- _TASK DIRECTIONS_:
Your job with the data below is to output exactly the lines from the one holding "# camera: 20 degrees right, 5 degrees up" down to the one holding "swapped,black sandglass,[275 528],aqua", both included, and no others.

- _RECORDS FOR THIS TASK_:
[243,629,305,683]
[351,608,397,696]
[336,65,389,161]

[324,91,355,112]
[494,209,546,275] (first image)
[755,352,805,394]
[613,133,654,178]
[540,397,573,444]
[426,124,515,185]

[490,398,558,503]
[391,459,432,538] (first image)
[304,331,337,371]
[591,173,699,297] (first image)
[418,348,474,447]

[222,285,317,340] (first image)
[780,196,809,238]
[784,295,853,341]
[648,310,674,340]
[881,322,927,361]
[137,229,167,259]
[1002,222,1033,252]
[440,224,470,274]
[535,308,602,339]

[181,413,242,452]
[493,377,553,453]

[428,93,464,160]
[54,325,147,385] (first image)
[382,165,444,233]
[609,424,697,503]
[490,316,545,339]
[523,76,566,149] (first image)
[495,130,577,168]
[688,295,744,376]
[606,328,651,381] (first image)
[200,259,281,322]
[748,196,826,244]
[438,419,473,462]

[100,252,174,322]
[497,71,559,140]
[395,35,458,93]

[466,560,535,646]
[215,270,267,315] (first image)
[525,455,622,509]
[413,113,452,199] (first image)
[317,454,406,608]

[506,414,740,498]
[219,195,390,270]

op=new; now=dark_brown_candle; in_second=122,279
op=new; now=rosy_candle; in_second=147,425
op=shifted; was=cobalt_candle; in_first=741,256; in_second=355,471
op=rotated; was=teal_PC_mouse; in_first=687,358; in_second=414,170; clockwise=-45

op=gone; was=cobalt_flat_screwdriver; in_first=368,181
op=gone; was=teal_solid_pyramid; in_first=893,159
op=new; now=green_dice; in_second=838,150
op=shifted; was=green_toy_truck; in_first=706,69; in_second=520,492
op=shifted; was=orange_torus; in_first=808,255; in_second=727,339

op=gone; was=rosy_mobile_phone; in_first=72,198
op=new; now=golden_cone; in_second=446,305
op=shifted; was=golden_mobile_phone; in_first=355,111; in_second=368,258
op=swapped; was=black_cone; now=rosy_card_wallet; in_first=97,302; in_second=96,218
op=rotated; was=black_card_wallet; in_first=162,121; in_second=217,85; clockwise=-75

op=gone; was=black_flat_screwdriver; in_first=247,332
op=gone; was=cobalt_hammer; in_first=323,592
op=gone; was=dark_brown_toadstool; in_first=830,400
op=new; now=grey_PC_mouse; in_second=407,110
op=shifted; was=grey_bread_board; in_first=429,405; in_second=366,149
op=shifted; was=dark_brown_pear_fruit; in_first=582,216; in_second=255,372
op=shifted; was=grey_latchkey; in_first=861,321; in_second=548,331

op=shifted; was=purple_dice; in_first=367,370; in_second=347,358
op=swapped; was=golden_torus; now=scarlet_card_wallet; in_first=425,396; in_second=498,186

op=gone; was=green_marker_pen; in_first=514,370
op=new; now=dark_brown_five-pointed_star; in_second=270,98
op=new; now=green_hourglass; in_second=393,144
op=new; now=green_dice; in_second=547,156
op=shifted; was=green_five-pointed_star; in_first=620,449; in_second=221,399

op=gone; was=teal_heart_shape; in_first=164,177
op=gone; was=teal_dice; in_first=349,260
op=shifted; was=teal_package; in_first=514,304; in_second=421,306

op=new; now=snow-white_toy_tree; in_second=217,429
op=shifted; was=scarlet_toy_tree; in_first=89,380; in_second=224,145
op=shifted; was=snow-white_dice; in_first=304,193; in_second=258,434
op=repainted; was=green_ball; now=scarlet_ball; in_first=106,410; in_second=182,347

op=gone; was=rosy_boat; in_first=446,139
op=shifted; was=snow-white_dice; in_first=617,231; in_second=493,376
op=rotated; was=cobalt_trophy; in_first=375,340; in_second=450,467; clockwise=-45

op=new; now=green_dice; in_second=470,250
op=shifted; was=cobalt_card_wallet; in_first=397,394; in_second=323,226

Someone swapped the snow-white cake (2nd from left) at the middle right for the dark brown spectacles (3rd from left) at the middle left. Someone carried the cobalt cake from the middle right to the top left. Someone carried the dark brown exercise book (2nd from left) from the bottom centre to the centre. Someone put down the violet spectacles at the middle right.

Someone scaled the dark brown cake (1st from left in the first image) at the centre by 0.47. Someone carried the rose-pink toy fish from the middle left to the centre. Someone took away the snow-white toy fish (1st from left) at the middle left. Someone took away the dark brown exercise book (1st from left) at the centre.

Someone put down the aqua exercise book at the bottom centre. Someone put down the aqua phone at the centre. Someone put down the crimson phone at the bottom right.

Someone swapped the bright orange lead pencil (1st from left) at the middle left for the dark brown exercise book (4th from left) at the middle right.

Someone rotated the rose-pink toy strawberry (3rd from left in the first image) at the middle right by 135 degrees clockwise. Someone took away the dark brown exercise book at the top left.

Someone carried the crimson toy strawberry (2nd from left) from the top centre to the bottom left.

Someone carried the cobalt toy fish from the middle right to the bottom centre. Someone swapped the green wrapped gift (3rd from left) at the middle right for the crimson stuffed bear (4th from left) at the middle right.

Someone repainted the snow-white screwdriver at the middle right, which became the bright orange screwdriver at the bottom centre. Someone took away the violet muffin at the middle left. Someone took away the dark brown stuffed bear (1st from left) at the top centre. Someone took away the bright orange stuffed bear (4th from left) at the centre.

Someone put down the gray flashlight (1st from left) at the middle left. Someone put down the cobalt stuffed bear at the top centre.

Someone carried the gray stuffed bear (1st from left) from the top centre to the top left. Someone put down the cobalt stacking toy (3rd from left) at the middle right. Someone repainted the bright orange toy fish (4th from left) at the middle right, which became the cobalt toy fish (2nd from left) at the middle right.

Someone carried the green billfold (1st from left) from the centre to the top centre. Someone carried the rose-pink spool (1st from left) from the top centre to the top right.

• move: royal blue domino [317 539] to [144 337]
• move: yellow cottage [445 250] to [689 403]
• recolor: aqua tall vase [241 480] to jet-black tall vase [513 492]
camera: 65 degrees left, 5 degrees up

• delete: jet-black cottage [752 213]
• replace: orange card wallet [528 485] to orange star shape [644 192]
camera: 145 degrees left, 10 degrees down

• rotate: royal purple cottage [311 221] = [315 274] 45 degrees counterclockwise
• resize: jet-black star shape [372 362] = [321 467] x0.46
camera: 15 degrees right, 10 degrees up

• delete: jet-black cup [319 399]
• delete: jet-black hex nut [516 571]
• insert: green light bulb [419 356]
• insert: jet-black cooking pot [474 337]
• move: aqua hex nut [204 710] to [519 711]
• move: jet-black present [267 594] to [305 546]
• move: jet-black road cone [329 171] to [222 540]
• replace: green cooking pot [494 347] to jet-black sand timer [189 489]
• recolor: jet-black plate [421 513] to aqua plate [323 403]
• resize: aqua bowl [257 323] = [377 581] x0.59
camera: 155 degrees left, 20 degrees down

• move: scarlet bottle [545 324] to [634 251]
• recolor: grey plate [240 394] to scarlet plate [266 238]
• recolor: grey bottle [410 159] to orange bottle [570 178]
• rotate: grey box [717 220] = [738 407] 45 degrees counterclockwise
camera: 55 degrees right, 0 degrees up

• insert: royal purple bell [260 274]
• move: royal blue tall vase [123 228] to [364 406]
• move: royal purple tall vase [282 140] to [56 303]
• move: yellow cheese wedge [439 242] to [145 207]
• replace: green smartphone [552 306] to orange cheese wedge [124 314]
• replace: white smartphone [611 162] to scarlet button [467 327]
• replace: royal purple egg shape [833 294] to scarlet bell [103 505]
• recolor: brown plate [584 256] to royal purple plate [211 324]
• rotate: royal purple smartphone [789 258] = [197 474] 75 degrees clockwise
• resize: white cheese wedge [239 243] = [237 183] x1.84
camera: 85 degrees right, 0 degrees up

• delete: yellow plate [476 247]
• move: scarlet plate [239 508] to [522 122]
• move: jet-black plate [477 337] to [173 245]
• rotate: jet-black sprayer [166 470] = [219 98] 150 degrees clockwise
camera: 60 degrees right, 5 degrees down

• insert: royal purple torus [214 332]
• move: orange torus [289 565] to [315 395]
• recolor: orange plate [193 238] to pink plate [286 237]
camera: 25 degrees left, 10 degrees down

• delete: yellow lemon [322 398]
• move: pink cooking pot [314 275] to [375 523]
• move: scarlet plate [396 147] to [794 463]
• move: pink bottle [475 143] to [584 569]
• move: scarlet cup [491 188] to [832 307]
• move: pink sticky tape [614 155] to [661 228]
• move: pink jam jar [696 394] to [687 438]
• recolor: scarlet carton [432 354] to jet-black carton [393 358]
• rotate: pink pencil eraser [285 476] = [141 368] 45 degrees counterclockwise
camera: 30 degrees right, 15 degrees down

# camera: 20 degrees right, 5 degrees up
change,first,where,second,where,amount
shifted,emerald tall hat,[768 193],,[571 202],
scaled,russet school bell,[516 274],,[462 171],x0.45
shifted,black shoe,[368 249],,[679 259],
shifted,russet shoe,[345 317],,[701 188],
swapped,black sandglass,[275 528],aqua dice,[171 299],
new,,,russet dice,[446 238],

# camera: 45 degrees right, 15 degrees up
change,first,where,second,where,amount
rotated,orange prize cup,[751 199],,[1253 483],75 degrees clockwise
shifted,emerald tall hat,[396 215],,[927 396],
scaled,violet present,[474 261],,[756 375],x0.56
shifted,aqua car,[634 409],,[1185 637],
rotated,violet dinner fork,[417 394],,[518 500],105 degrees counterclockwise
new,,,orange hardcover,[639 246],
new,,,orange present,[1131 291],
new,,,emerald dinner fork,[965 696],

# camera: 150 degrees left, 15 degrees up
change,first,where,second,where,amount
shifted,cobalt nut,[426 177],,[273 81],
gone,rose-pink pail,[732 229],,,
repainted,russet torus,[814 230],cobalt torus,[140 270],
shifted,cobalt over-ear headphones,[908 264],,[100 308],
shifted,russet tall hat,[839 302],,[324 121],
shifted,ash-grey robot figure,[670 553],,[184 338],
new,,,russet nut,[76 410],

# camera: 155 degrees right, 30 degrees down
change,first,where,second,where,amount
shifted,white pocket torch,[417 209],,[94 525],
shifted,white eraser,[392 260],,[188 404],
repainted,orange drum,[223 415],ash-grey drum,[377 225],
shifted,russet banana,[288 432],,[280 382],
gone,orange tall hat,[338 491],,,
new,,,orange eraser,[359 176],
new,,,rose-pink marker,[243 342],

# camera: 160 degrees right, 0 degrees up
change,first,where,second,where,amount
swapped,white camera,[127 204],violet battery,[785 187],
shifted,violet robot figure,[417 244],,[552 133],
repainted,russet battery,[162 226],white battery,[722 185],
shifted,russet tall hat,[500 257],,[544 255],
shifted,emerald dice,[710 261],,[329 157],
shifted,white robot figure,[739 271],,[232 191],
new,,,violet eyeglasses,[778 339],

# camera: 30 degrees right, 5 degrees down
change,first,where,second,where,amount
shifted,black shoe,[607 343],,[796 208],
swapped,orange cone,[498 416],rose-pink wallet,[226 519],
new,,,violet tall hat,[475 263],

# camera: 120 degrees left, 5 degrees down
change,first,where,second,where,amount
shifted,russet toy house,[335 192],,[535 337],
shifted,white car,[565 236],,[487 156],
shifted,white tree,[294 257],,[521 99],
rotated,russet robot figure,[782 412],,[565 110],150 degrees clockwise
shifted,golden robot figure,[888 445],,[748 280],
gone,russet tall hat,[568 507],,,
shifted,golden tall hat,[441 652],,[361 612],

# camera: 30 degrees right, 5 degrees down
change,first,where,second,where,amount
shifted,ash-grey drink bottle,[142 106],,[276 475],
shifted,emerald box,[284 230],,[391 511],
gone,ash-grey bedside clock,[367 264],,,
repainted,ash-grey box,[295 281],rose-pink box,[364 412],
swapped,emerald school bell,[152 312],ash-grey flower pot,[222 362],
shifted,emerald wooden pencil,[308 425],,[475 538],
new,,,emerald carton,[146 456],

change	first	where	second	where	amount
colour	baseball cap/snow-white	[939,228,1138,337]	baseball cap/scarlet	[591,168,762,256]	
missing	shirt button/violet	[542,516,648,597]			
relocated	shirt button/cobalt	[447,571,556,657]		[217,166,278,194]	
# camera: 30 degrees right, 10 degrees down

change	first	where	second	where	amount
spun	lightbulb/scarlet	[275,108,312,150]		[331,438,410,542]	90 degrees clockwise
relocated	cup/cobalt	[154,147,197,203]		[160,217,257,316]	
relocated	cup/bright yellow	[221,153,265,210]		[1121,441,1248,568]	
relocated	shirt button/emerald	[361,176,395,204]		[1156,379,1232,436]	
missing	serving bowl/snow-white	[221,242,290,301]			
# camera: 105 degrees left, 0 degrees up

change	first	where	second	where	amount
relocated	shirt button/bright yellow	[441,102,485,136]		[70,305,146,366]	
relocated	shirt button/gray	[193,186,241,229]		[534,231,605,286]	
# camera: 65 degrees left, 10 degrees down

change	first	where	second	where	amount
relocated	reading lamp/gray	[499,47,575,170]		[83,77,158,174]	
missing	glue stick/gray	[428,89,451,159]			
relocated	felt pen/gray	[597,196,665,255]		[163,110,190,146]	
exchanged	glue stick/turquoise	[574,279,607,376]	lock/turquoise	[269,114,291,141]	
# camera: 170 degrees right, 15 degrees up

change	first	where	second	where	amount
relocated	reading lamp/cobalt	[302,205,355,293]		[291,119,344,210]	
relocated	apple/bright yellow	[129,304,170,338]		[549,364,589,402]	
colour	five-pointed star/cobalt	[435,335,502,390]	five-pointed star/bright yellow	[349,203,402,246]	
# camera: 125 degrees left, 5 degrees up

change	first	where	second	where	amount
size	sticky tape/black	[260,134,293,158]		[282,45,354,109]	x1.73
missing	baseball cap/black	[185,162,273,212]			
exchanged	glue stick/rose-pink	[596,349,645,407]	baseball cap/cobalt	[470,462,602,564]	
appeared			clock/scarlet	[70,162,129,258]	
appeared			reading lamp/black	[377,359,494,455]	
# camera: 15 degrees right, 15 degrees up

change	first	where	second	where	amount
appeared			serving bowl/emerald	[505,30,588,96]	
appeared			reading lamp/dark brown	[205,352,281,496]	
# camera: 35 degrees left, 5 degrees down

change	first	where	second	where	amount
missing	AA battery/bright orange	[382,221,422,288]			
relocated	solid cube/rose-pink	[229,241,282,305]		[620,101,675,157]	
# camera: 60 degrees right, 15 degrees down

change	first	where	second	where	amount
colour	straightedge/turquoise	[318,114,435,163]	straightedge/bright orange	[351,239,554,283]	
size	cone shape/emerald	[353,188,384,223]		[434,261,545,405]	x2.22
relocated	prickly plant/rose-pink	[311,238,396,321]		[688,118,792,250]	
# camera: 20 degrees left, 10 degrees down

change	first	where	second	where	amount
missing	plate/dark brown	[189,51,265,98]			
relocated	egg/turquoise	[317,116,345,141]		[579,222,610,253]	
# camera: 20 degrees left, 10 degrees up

- _RESULT OF THE EXERCISE_:
# camera: 20 degrees right, 5 degrees up
change,first,where,second,where,amount
shifted,emerald tall hat,[768 193],,[571 202],
scaled,russet school bell,[516 274],,[462 171],x0.45
shifted,black shoe,[368 249],,[679 259],
shifted,russet shoe,[345 317],,[701 188],
swapped,black sandglass,[275 528],aqua dice,[171 299],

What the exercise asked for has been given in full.